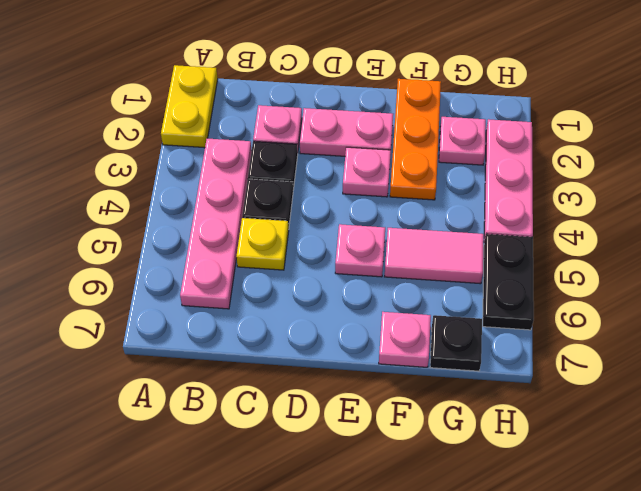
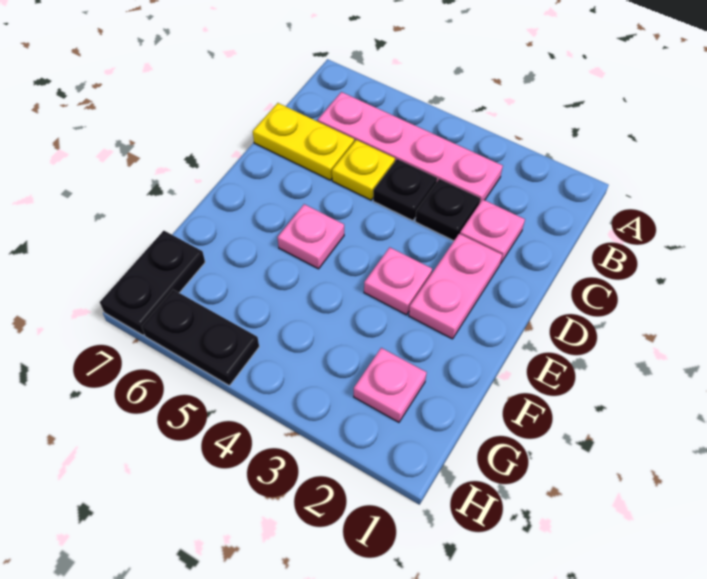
yellow plate A1:A2 level 1 -> yellow plate C6:C7 level 1
orange plate F1:F3 level 1 -> none
pink tile F5:G5 level 1 -> none
pink plate F7 level 1 -> none
black plate G7 level 1 -> black plate G7:H7 level 1
pink plate H2:H4 level 1 -> none

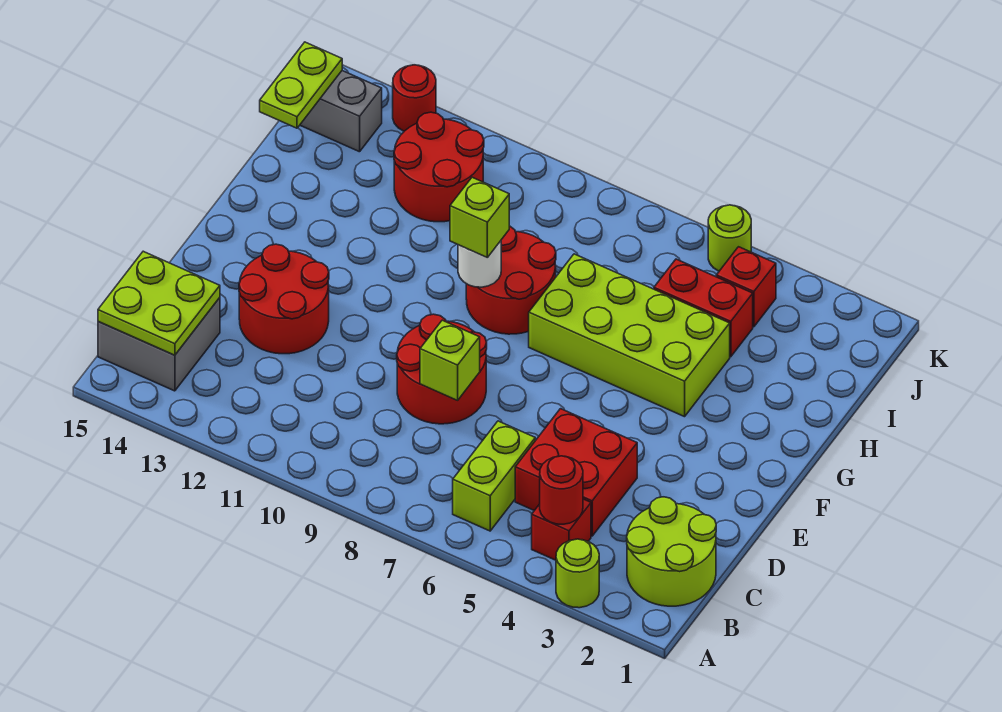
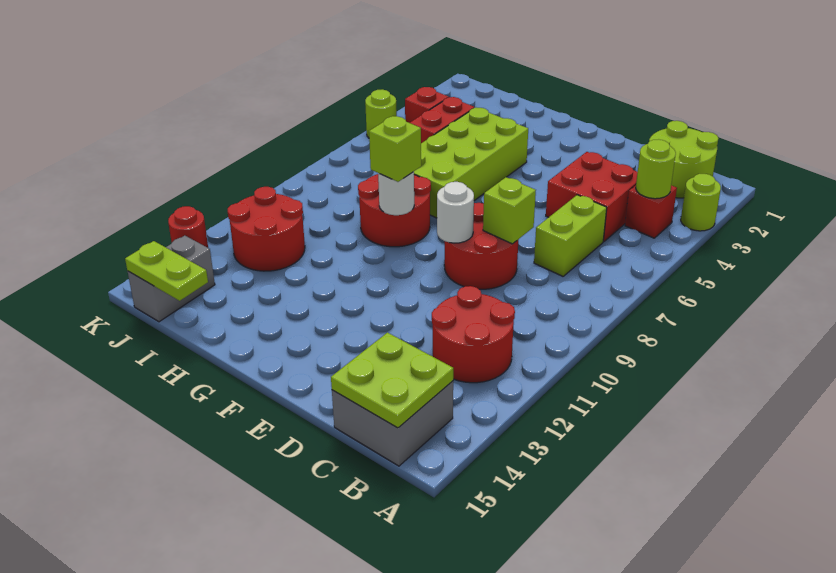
red round brick B4 level 2 -> lime round brick B4 level 2
lime brick B6:C6 level 1 -> lime brick C6:C7 level 1
red round brick D12:E13 level 1 -> red round brick B11:C12 level 1
none -> white round brick E9 level 2

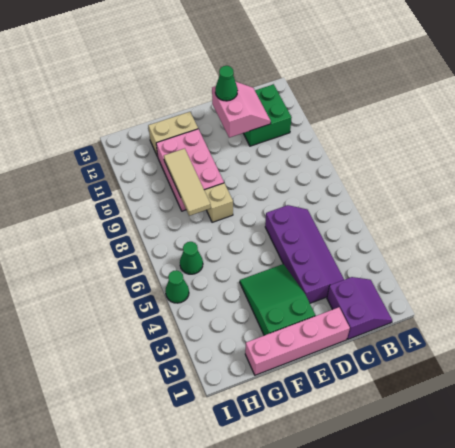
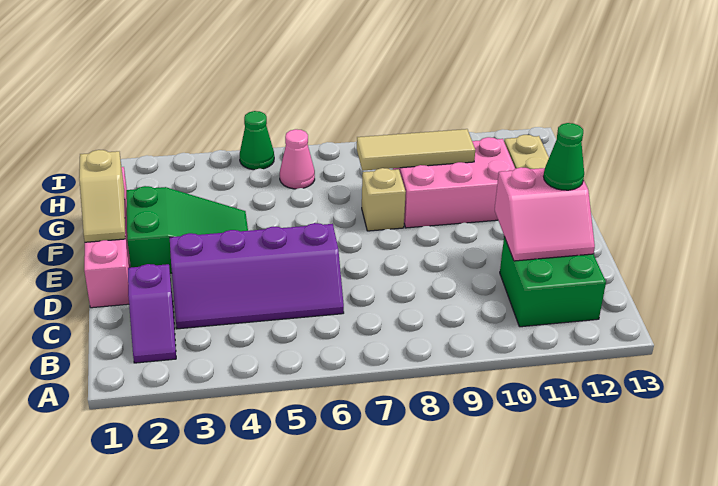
purple slope B1:C2 level 1 top C -> purple slope B2:C2 level 1 top C
none -> tan slope E1:F1 level 2 top F
green cone H6 level 1 -> pink cone H6 level 1

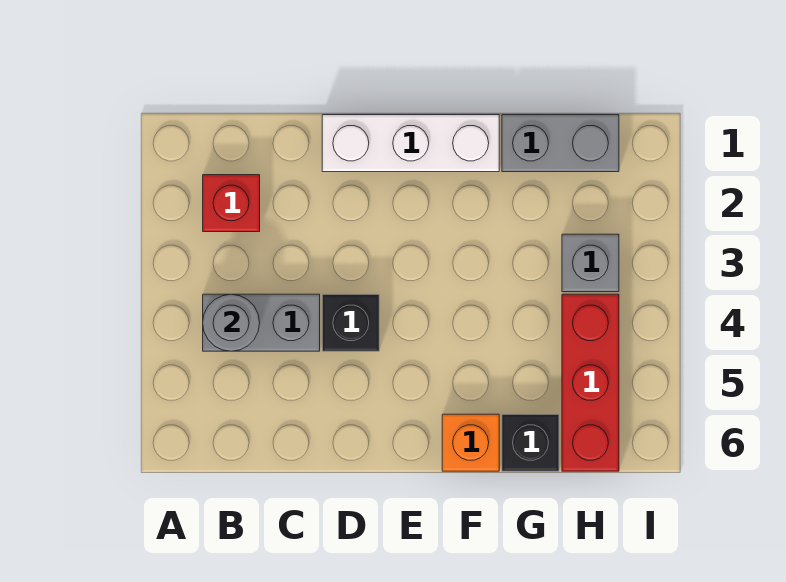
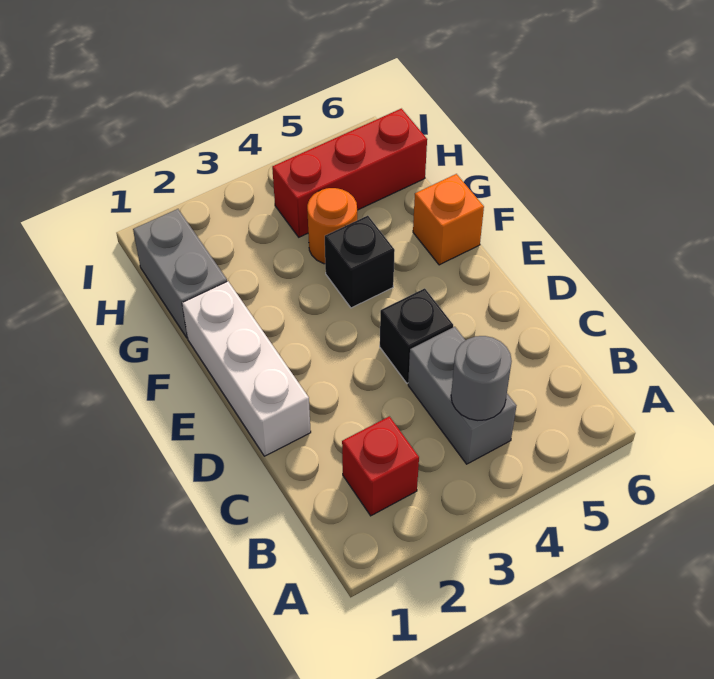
none -> orange round brick G4 level 1
black brick G6 level 1 -> black brick F4 level 1
grey brick H3 level 1 -> none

- - - - - - -

Leaving out all pictures, transcribe the listing exactly.

▶ ANSWER SPACE
yellow plate A1:A2 level 1 -> yellow plate C6:C7 level 1
orange plate F1:F3 level 1 -> none
pink tile F5:G5 level 1 -> none
pink plate F7 level 1 -> none
black plate G7 level 1 -> black plate G7:H7 level 1
pink plate H2:H4 level 1 -> none

red round brick B4 level 2 -> lime round brick B4 level 2
lime brick B6:C6 level 1 -> lime brick C6:C7 level 1
red round brick D12:E13 level 1 -> red round brick B11:C12 level 1
none -> white round brick E9 level 2

purple slope B1:C2 level 1 top C -> purple slope B2:C2 level 1 top C
none -> tan slope E1:F1 level 2 top F
green cone H6 level 1 -> pink cone H6 level 1

none -> orange round brick G4 level 1
black brick G6 level 1 -> black brick F4 level 1
grey brick H3 level 1 -> none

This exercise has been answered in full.